Shape position updates
■ ■ ■ ■

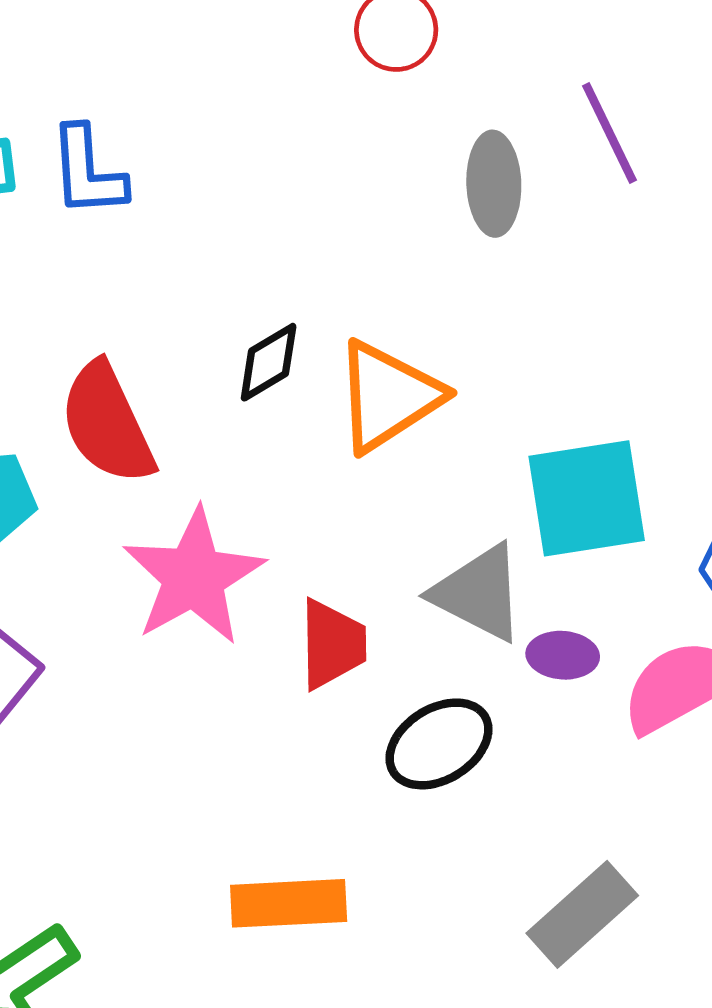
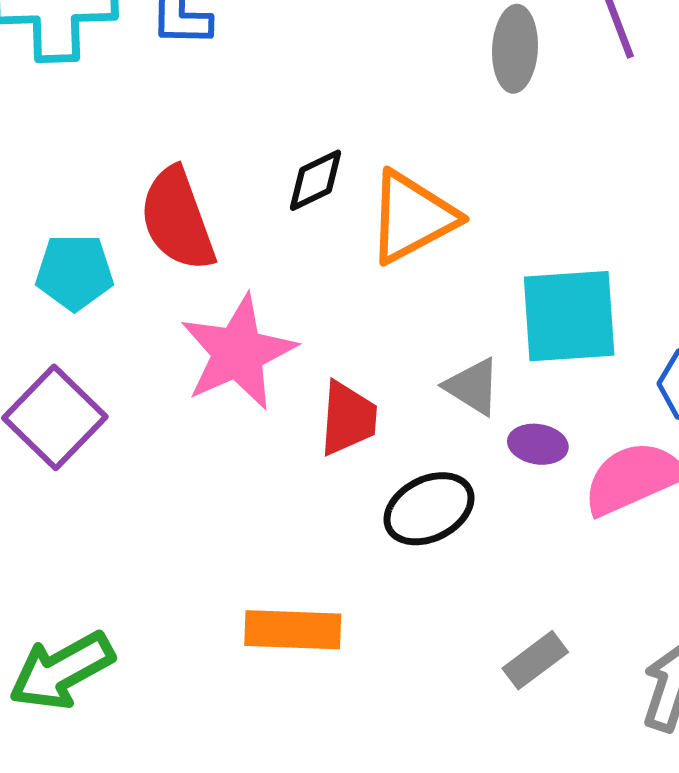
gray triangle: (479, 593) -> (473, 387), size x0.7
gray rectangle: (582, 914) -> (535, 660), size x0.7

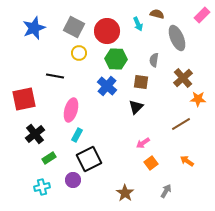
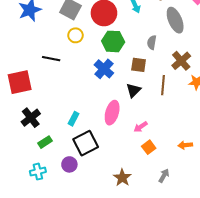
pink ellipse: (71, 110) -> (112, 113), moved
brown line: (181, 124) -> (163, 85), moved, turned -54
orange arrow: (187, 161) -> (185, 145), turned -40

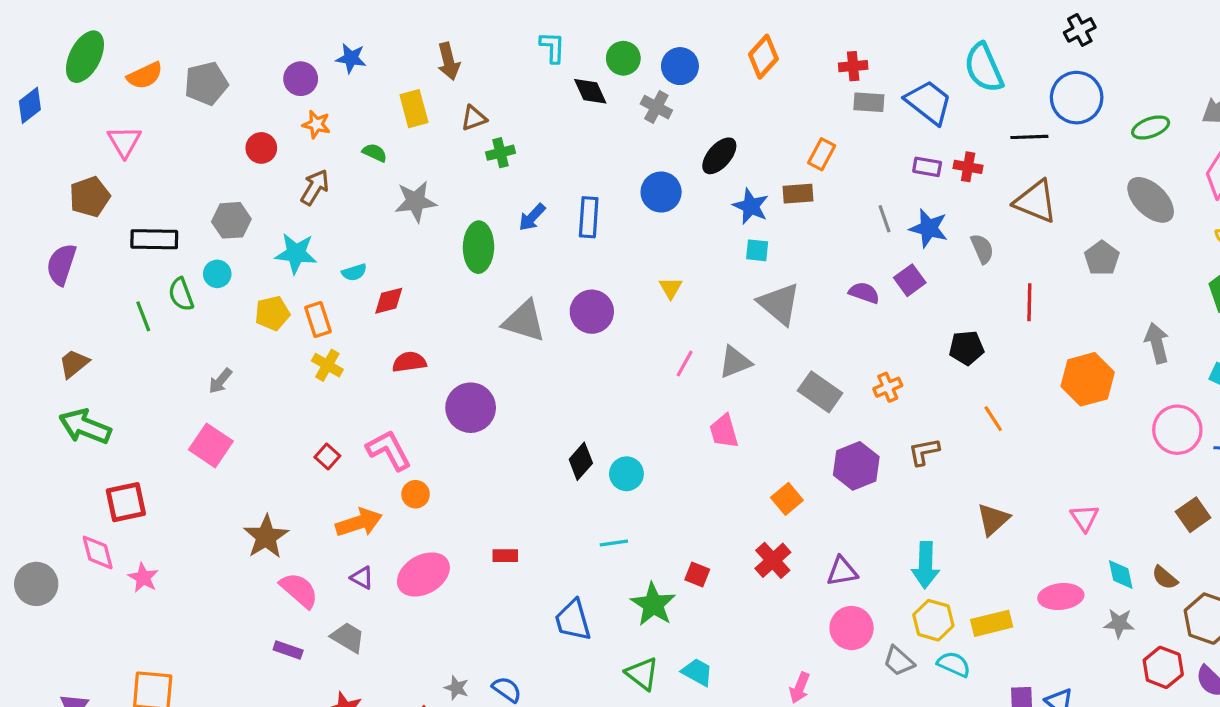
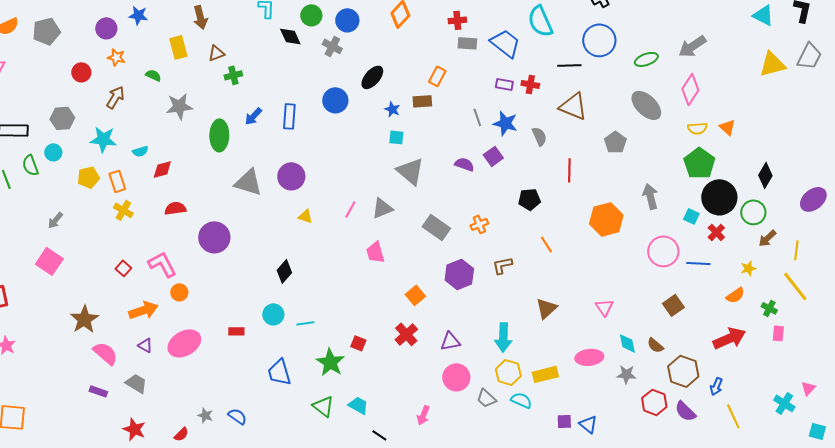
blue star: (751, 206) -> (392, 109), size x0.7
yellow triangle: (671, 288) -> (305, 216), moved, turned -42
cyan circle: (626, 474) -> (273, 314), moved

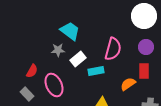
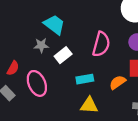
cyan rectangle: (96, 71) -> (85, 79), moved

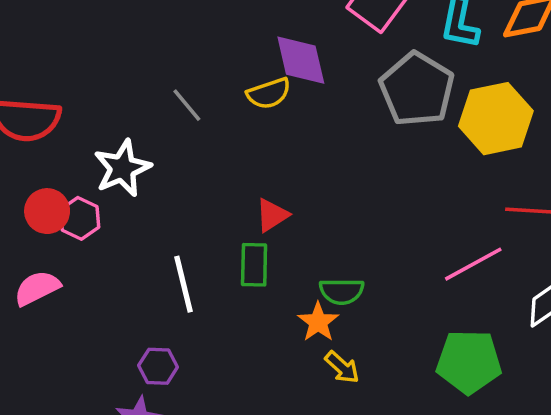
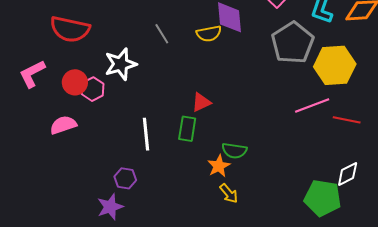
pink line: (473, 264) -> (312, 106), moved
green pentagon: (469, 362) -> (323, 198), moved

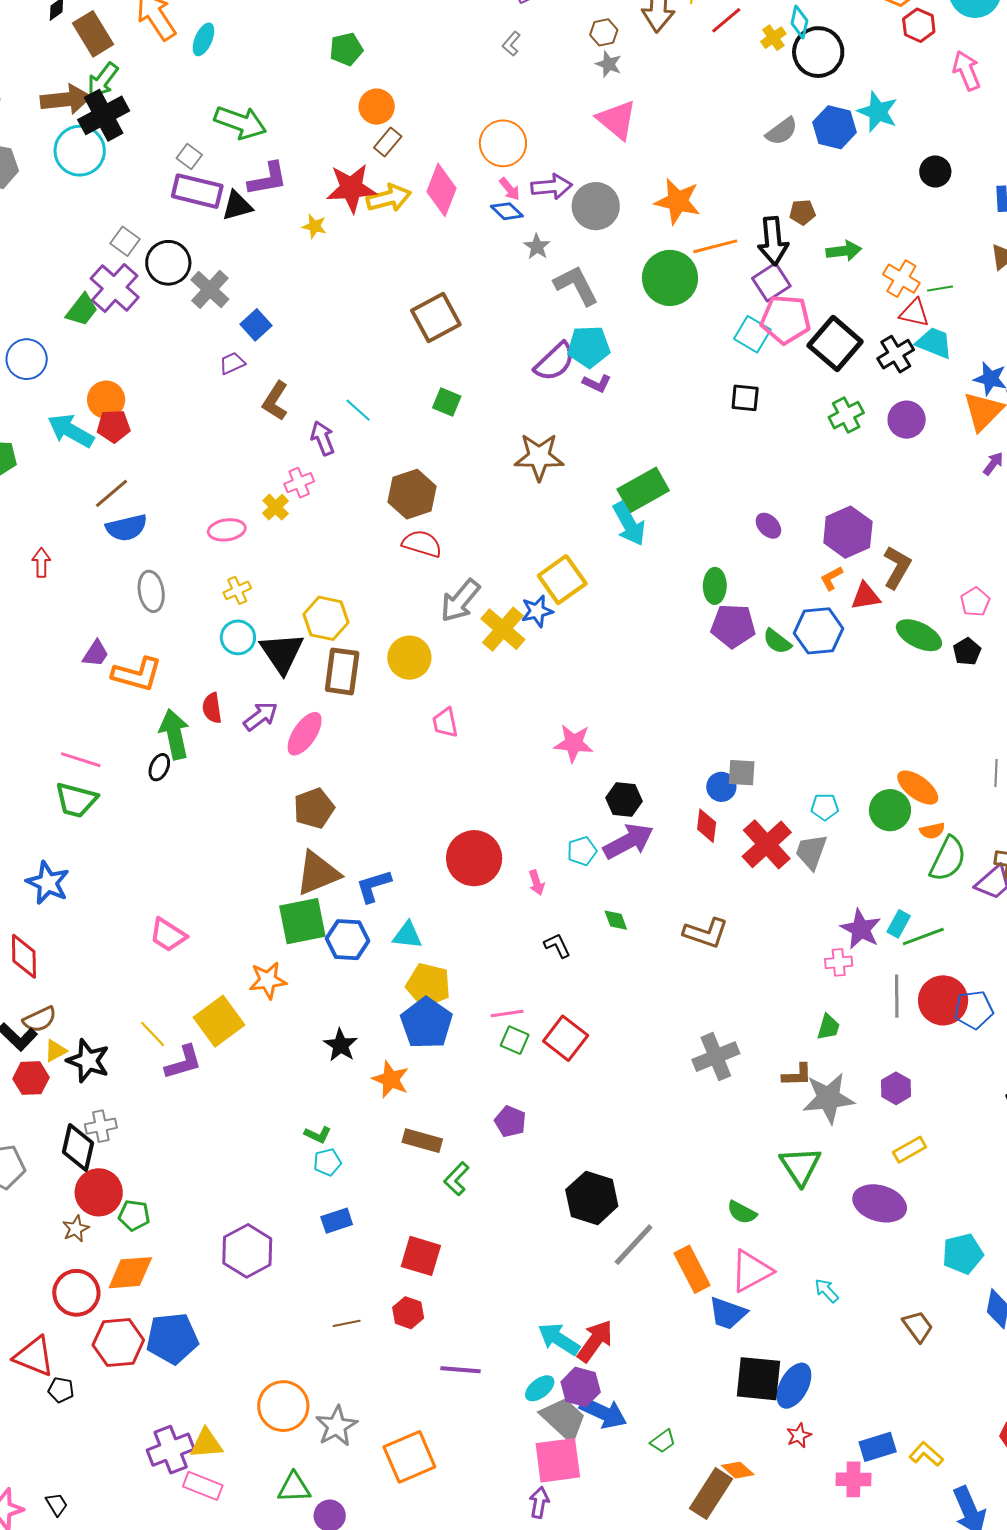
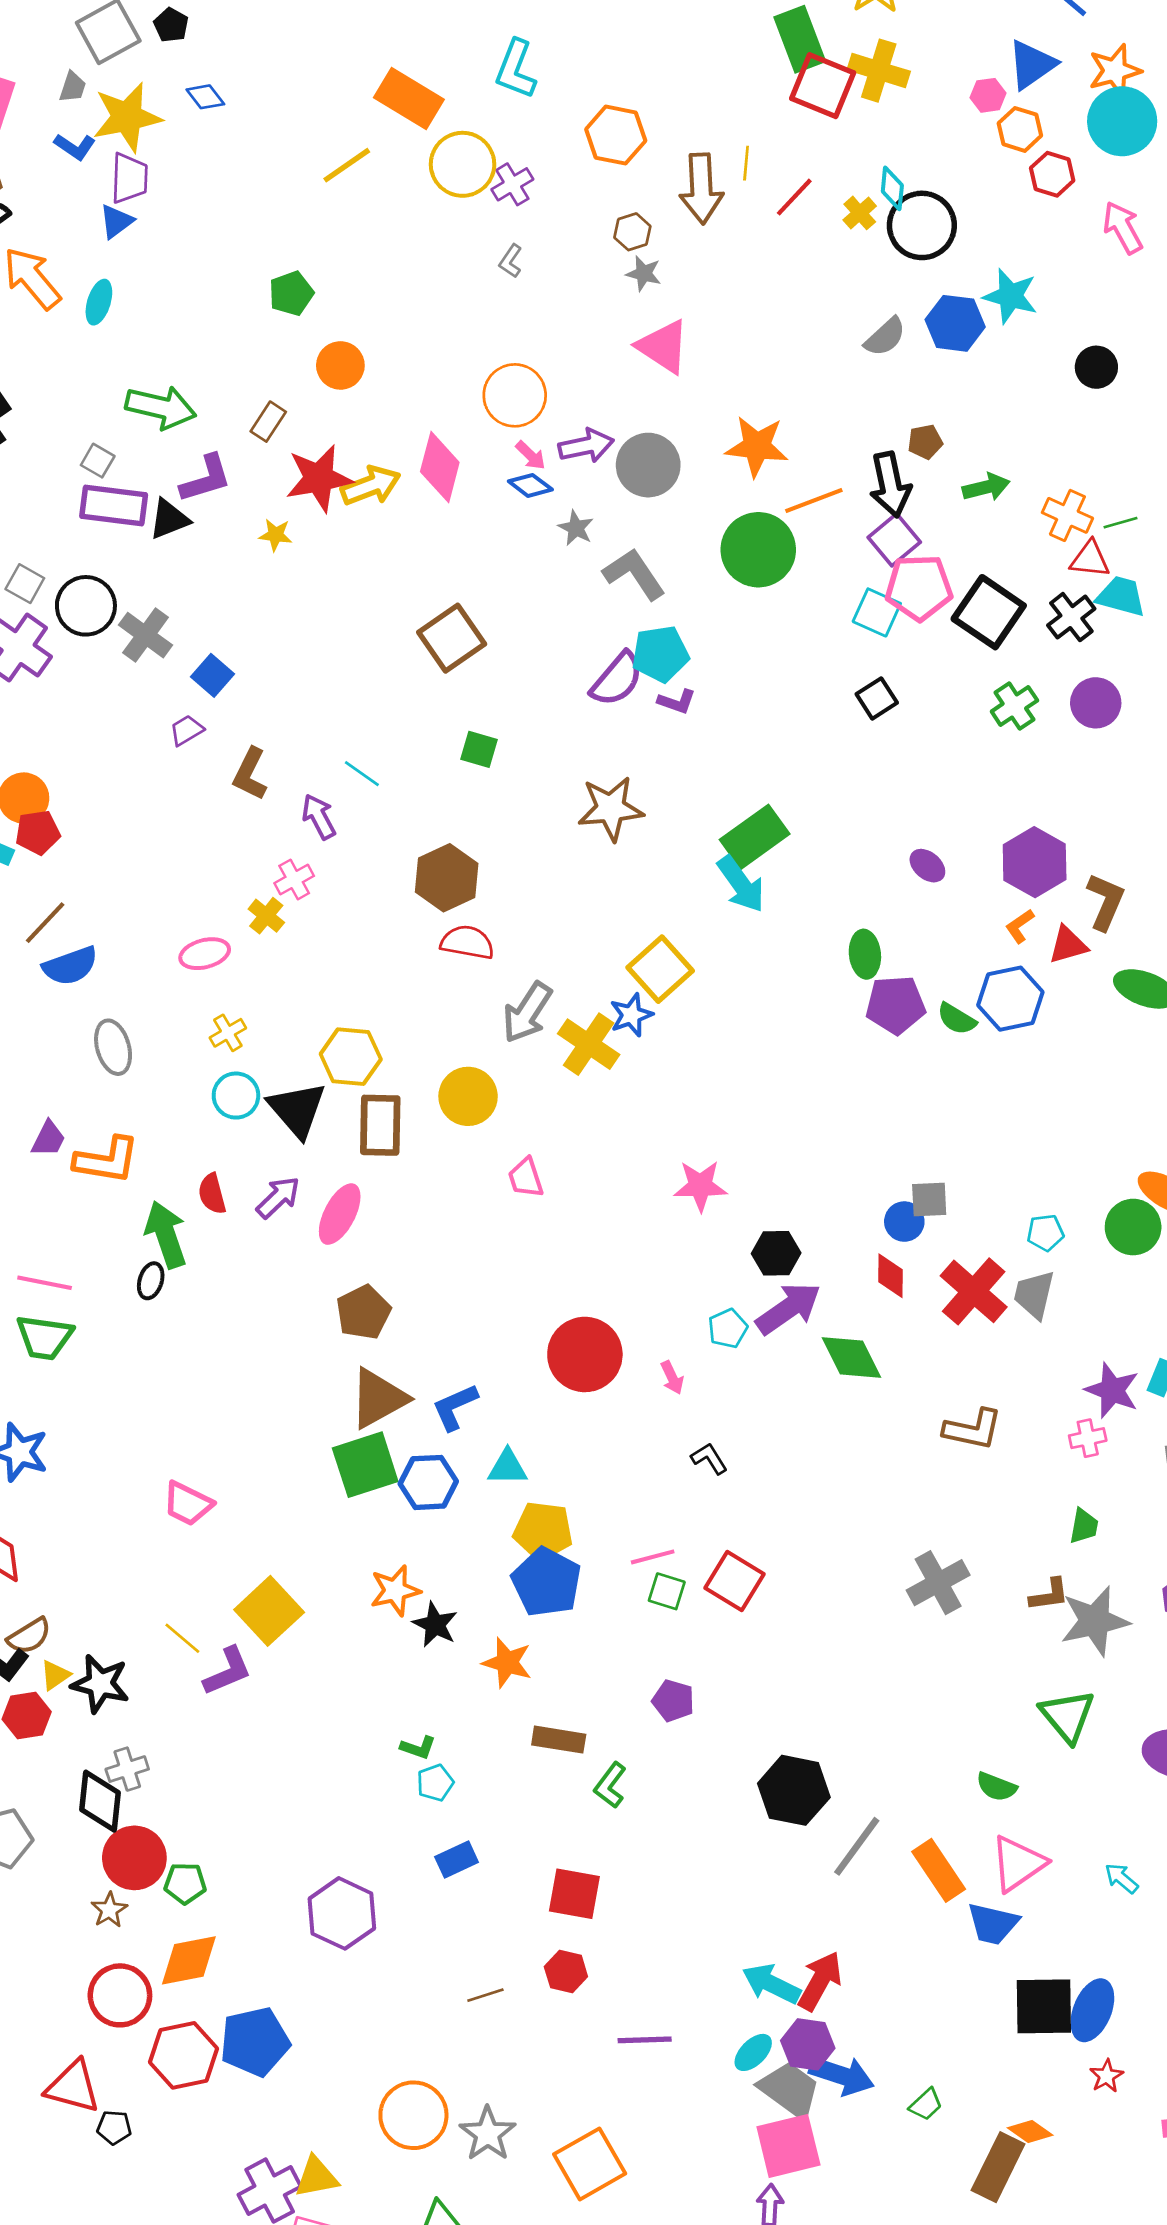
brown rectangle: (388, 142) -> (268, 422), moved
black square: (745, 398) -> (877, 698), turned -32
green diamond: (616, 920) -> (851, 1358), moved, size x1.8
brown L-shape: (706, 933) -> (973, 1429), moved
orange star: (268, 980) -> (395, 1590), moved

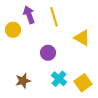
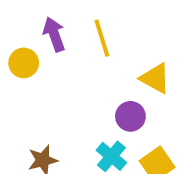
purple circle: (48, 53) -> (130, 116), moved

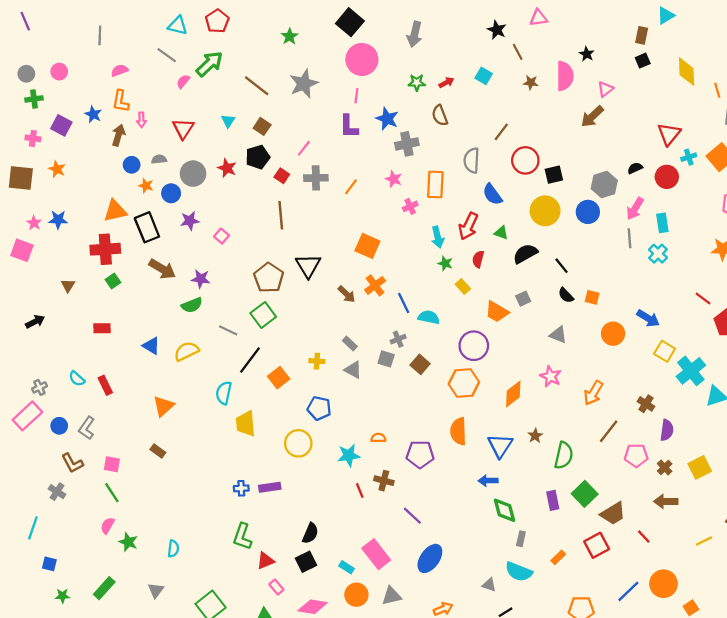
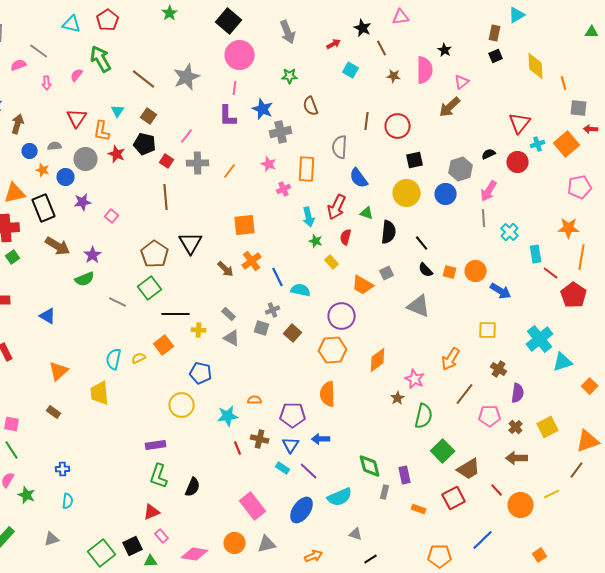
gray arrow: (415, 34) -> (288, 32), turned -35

■ ■ ■ ■

Task statement
Since the pictures are not part of the copy, please transcribe only the lines above from the one with "cyan rectangle: (96, 71) -> (85, 79), moved" through the one with "green diamond: (616, 920)", exactly and with both ends.

Solution to this task
cyan rectangle: (96, 71) -> (85, 79), moved

pink line: (473, 264) -> (312, 106), moved
green pentagon: (469, 362) -> (323, 198), moved

brown rectangle: (388, 142) -> (268, 422), moved
black square: (745, 398) -> (877, 698), turned -32
green diamond: (616, 920) -> (851, 1358), moved, size x1.8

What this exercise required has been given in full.